● **INSTRUCTIONS TO FOLLOW**
Leave the pictures out and repeat the rest of the data below exactly.

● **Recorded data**
-----

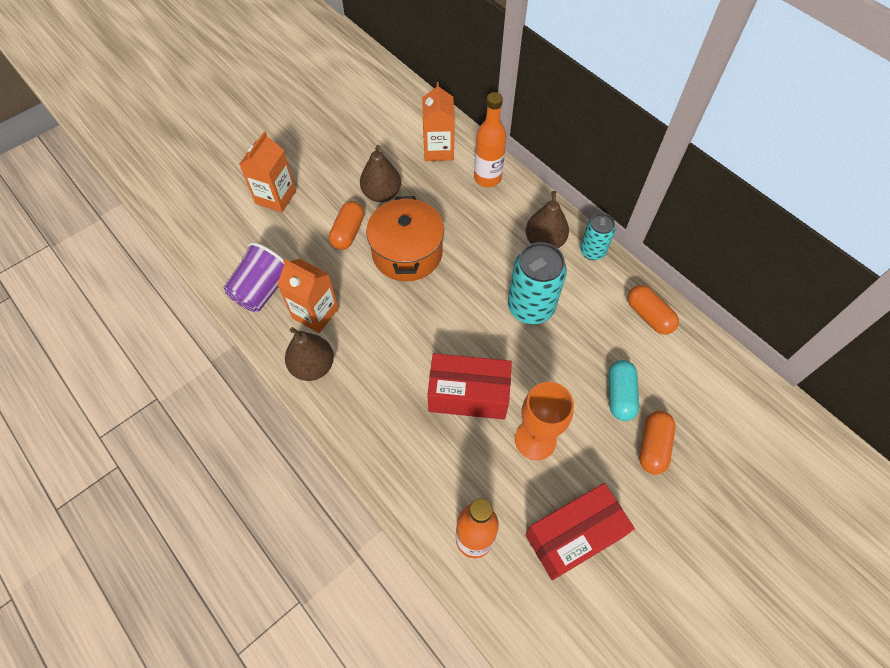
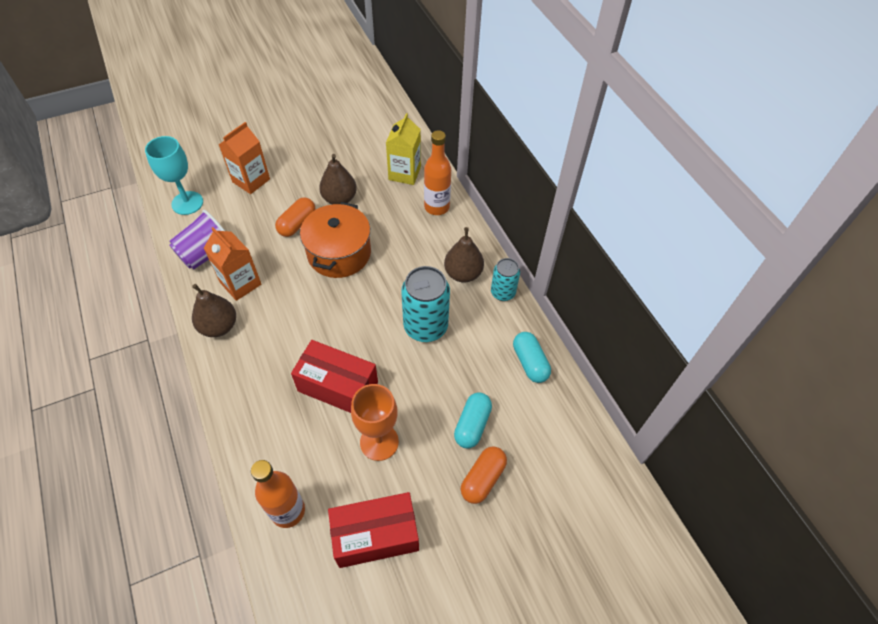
camera: 15 degrees right, 5 degrees down
(215, 239) = (187, 203): none -> turquoise goblet
(438, 150) = (404, 173): orange carton -> yellow carton
(649, 316) = (530, 362): orange capsule -> turquoise capsule

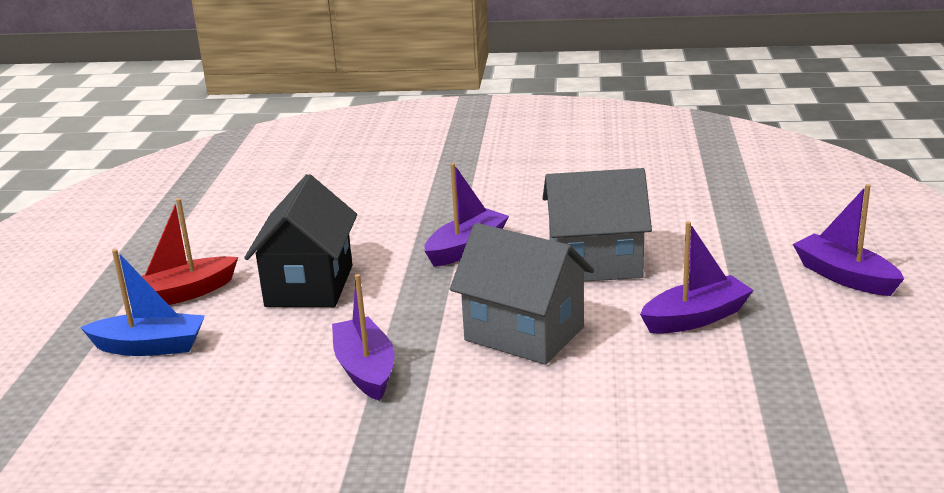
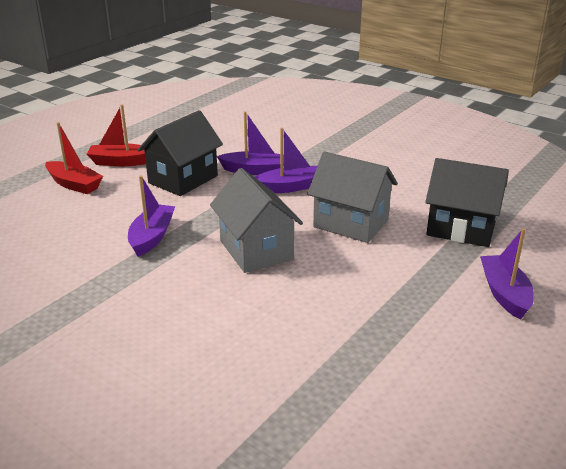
camera: 30 degrees right, 5 degrees up
(150, 347) = (74, 184): blue boat -> red boat
(696, 318) = (367, 281): purple boat -> purple boat (254, 170)
(719, 227) = (461, 228): none -> black house

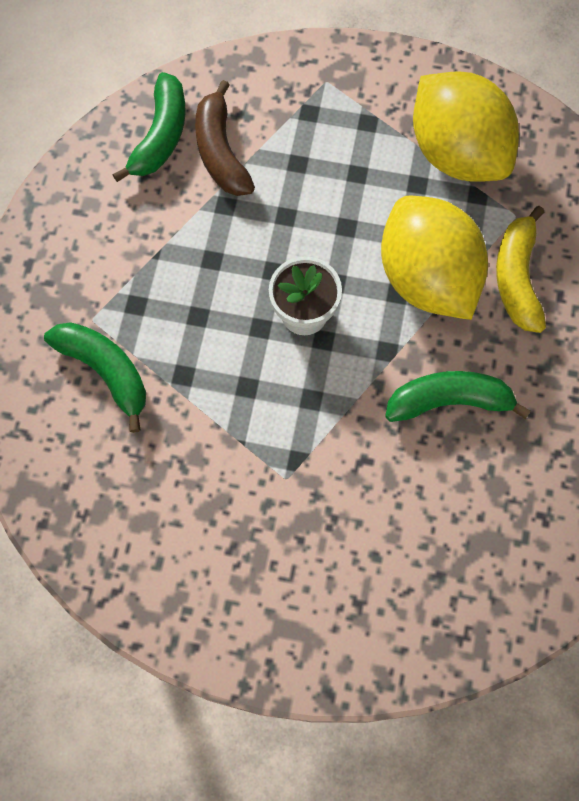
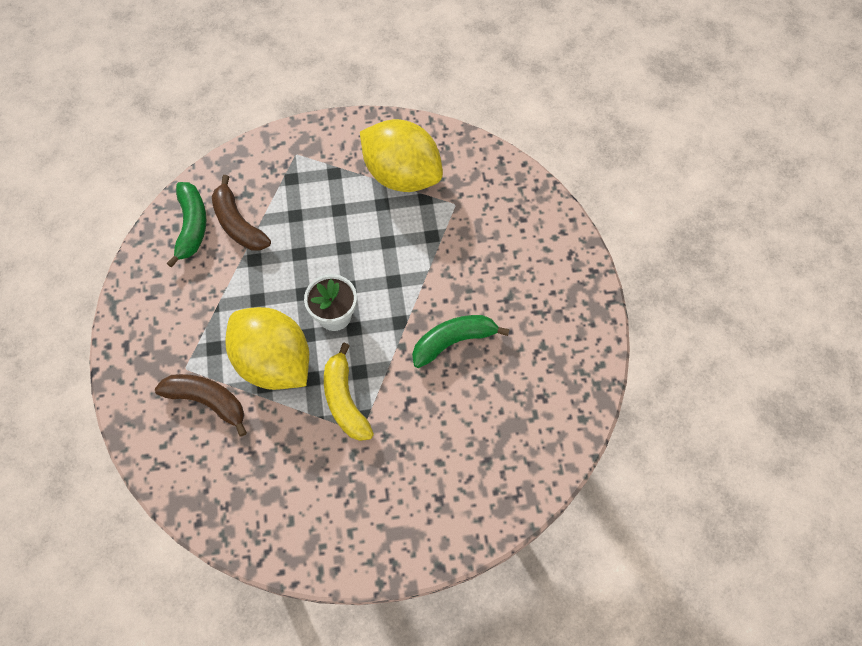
camera: 20 degrees left, 5 degrees down
(105, 372) = (207, 401): green banana -> brown banana
(427, 278) = (410, 264): yellow lemon -> yellow lemon (274, 362)
(517, 278) = (470, 245): yellow banana -> yellow banana (345, 400)

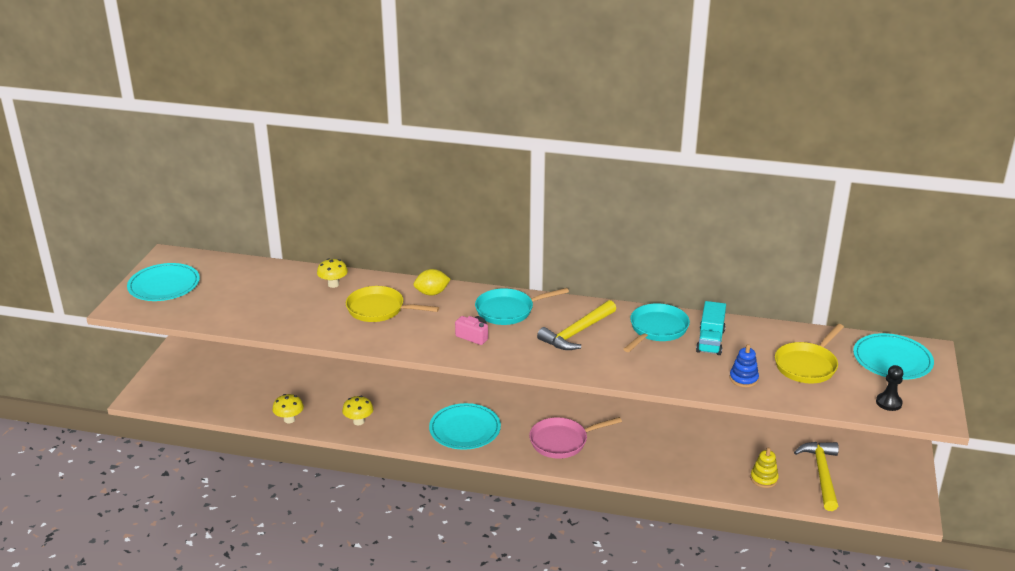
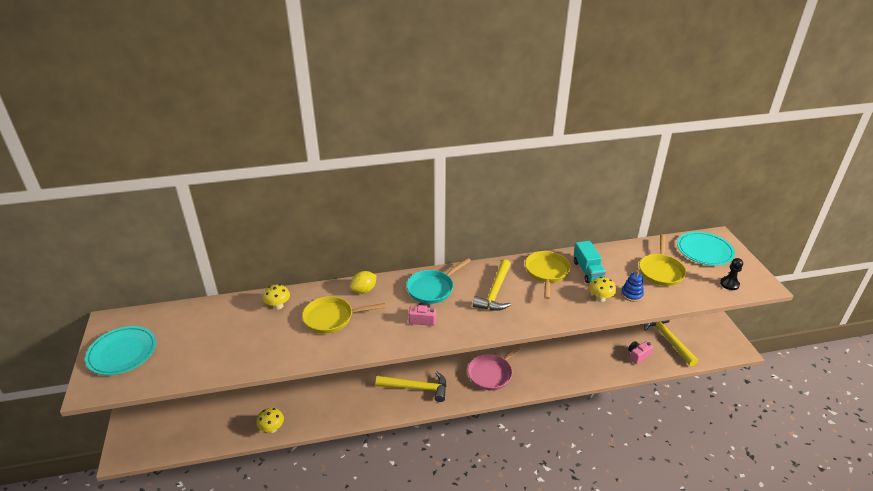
camera: 25 degrees left, 5 degrees up
(358, 421) = (331, 410): yellow mushroom -> yellow mushroom (600, 298)
(465, 429) = (416, 388): turquoise plate -> yellow hammer
(657, 329) = (546, 272): turquoise pan -> yellow pan
(764, 479) = (638, 356): yellow stacking toy -> pink camera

-----

● **SOLUTION TO THIS EXERCISE**
camera: 15 degrees right, 5 degrees down
(215, 239) = (187, 203): none -> turquoise goblet
(438, 150) = (404, 173): orange carton -> yellow carton
(649, 316) = (530, 362): orange capsule -> turquoise capsule

camera: 30 degrees right, 5 degrees up
(150, 347) = (74, 184): blue boat -> red boat
(696, 318) = (367, 281): purple boat -> purple boat (254, 170)
(719, 227) = (461, 228): none -> black house

camera: 20 degrees left, 5 degrees down
(105, 372) = (207, 401): green banana -> brown banana
(427, 278) = (410, 264): yellow lemon -> yellow lemon (274, 362)
(517, 278) = (470, 245): yellow banana -> yellow banana (345, 400)

camera: 25 degrees left, 5 degrees up
(358, 421) = (331, 410): yellow mushroom -> yellow mushroom (600, 298)
(465, 429) = (416, 388): turquoise plate -> yellow hammer
(657, 329) = (546, 272): turquoise pan -> yellow pan
(764, 479) = (638, 356): yellow stacking toy -> pink camera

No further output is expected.